__WHAT IS NEEDED__
A complete, exact copy of the records is needed here.

Segment Start: TASK INPUT

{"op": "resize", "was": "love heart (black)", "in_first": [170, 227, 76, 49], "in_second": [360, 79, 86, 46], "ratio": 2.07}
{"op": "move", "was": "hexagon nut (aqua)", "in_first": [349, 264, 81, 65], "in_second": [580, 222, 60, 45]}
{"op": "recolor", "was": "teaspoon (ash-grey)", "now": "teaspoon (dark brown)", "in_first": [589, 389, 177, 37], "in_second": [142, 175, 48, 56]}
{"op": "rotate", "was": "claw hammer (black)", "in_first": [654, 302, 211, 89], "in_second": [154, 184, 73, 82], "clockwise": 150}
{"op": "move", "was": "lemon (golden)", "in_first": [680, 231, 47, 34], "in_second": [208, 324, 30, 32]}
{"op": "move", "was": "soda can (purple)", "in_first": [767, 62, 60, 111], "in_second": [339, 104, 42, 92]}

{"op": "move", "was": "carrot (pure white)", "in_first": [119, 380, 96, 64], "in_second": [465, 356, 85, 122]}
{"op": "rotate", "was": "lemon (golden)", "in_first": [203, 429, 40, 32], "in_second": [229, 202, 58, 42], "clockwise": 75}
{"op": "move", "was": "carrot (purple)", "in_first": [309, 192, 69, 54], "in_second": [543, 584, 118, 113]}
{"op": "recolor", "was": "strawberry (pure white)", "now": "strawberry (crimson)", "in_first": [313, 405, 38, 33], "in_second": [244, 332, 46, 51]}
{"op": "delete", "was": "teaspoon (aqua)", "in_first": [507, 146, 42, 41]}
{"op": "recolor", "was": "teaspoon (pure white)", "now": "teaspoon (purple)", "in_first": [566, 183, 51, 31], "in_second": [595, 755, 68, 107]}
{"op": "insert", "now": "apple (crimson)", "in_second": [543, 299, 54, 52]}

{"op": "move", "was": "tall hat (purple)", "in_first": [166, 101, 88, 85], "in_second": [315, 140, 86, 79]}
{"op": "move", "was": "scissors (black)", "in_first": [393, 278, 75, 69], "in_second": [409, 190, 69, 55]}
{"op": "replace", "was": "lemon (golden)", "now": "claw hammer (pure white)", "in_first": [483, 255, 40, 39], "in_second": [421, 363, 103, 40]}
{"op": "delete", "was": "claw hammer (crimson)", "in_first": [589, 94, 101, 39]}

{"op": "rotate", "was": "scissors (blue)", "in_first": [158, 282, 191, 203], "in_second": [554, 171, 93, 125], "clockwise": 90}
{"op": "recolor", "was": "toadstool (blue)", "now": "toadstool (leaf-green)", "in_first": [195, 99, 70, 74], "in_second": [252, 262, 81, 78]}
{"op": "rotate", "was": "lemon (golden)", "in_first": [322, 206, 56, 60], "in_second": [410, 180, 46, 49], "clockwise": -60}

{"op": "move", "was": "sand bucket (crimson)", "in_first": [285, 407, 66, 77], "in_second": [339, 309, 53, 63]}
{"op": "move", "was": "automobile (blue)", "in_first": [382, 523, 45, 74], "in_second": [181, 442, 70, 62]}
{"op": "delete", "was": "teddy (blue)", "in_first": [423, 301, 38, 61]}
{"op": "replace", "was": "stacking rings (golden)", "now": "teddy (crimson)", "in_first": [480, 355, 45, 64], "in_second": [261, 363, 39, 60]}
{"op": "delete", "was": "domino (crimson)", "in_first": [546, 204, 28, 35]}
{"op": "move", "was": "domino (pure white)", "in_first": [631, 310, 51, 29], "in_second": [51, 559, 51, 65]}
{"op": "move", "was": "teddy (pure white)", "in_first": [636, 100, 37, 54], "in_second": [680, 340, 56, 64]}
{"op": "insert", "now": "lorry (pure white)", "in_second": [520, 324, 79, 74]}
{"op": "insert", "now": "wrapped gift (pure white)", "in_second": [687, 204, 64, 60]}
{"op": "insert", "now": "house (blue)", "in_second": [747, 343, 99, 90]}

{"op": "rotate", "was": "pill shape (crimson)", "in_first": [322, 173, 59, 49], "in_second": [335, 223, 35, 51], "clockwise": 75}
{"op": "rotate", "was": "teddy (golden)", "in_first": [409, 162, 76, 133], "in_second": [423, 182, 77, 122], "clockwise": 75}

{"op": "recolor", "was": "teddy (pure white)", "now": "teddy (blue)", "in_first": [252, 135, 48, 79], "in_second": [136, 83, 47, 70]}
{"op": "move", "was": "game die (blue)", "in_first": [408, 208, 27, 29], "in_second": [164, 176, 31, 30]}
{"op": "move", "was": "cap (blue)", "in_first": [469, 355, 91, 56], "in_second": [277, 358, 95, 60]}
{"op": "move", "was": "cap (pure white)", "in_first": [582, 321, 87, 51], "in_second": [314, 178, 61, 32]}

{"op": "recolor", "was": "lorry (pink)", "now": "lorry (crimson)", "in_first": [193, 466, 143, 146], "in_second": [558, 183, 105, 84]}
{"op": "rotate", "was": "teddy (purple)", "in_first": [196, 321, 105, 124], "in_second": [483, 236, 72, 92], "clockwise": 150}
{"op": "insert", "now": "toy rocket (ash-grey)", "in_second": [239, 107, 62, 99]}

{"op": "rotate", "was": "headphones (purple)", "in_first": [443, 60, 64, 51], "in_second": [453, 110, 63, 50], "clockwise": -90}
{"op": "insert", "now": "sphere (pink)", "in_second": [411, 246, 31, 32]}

Segment End: TASK INPUT

__THE COMPLETED TASK__
{"op": "resize", "was": "love heart (black)", "in_first": [170, 227, 76, 49], "in_second": [360, 79, 86, 46], "ratio": 2.07}
{"op": "move", "was": "hexagon nut (aqua)", "in_first": [349, 264, 81, 65], "in_second": [580, 222, 60, 45]}
{"op": "recolor", "was": "teaspoon (ash-grey)", "now": "teaspoon (dark brown)", "in_first": [589, 389, 177, 37], "in_second": [142, 175, 48, 56]}
{"op": "rotate", "was": "claw hammer (black)", "in_first": [654, 302, 211, 89], "in_second": [154, 184, 73, 82], "clockwise": 150}
{"op": "move", "was": "lemon (golden)", "in_first": [680, 231, 47, 34], "in_second": [208, 324, 30, 32]}
{"op": "move", "was": "soda can (purple)", "in_first": [767, 62, 60, 111], "in_second": [339, 104, 42, 92]}

{"op": "move", "was": "carrot (pure white)", "in_first": [119, 380, 96, 64], "in_second": [465, 356, 85, 122]}
{"op": "rotate", "was": "lemon (golden)", "in_first": [203, 429, 40, 32], "in_second": [229, 202, 58, 42], "clockwise": 75}
{"op": "move", "was": "carrot (purple)", "in_first": [309, 192, 69, 54], "in_second": [543, 584, 118, 113]}
{"op": "recolor", "was": "strawberry (pure white)", "now": "strawberry (crimson)", "in_first": [313, 405, 38, 33], "in_second": [244, 332, 46, 51]}
{"op": "delete", "was": "teaspoon (aqua)", "in_first": [507, 146, 42, 41]}
{"op": "recolor", "was": "teaspoon (pure white)", "now": "teaspoon (purple)", "in_first": [566, 183, 51, 31], "in_second": [595, 755, 68, 107]}
{"op": "insert", "now": "apple (crimson)", "in_second": [543, 299, 54, 52]}

{"op": "move", "was": "tall hat (purple)", "in_first": [166, 101, 88, 85], "in_second": [315, 140, 86, 79]}
{"op": "move", "was": "scissors (black)", "in_first": [393, 278, 75, 69], "in_second": [409, 190, 69, 55]}
{"op": "replace", "was": "lemon (golden)", "now": "claw hammer (pure white)", "in_first": [483, 255, 40, 39], "in_second": [421, 363, 103, 40]}
{"op": "delete", "was": "claw hammer (crimson)", "in_first": [589, 94, 101, 39]}

{"op": "rotate", "was": "scissors (blue)", "in_first": [158, 282, 191, 203], "in_second": [554, 171, 93, 125], "clockwise": 90}
{"op": "recolor", "was": "toadstool (blue)", "now": "toadstool (leaf-green)", "in_first": [195, 99, 70, 74], "in_second": [252, 262, 81, 78]}
{"op": "rotate", "was": "lemon (golden)", "in_first": [322, 206, 56, 60], "in_second": [410, 180, 46, 49], "clockwise": -60}

{"op": "move", "was": "sand bucket (crimson)", "in_first": [285, 407, 66, 77], "in_second": [339, 309, 53, 63]}
{"op": "move", "was": "automobile (blue)", "in_first": [382, 523, 45, 74], "in_second": [181, 442, 70, 62]}
{"op": "delete", "was": "teddy (blue)", "in_first": [423, 301, 38, 61]}
{"op": "replace", "was": "stacking rings (golden)", "now": "teddy (crimson)", "in_first": [480, 355, 45, 64], "in_second": [261, 363, 39, 60]}
{"op": "delete", "was": "domino (crimson)", "in_first": [546, 204, 28, 35]}
{"op": "move", "was": "domino (pure white)", "in_first": [631, 310, 51, 29], "in_second": [51, 559, 51, 65]}
{"op": "move", "was": "teddy (pure white)", "in_first": [636, 100, 37, 54], "in_second": [680, 340, 56, 64]}
{"op": "insert", "now": "lorry (pure white)", "in_second": [520, 324, 79, 74]}
{"op": "insert", "now": "wrapped gift (pure white)", "in_second": [687, 204, 64, 60]}
{"op": "insert", "now": "house (blue)", "in_second": [747, 343, 99, 90]}

{"op": "rotate", "was": "pill shape (crimson)", "in_first": [322, 173, 59, 49], "in_second": [335, 223, 35, 51], "clockwise": 75}
{"op": "rotate", "was": "teddy (golden)", "in_first": [409, 162, 76, 133], "in_second": [423, 182, 77, 122], "clockwise": 75}

{"op": "recolor", "was": "teddy (pure white)", "now": "teddy (blue)", "in_first": [252, 135, 48, 79], "in_second": [136, 83, 47, 70]}
{"op": "move", "was": "game die (blue)", "in_first": [408, 208, 27, 29], "in_second": [164, 176, 31, 30]}
{"op": "move", "was": "cap (blue)", "in_first": [469, 355, 91, 56], "in_second": [277, 358, 95, 60]}
{"op": "move", "was": "cap (pure white)", "in_first": [582, 321, 87, 51], "in_second": [314, 178, 61, 32]}

{"op": "recolor", "was": "lorry (pink)", "now": "lorry (crimson)", "in_first": [193, 466, 143, 146], "in_second": [558, 183, 105, 84]}
{"op": "rotate", "was": "teddy (purple)", "in_first": [196, 321, 105, 124], "in_second": [483, 236, 72, 92], "clockwise": 150}
{"op": "insert", "now": "toy rocket (ash-grey)", "in_second": [239, 107, 62, 99]}

{"op": "rotate", "was": "headphones (purple)", "in_first": [443, 60, 64, 51], "in_second": [453, 110, 63, 50], "clockwise": -90}
{"op": "insert", "now": "sphere (pink)", "in_second": [411, 246, 31, 32]}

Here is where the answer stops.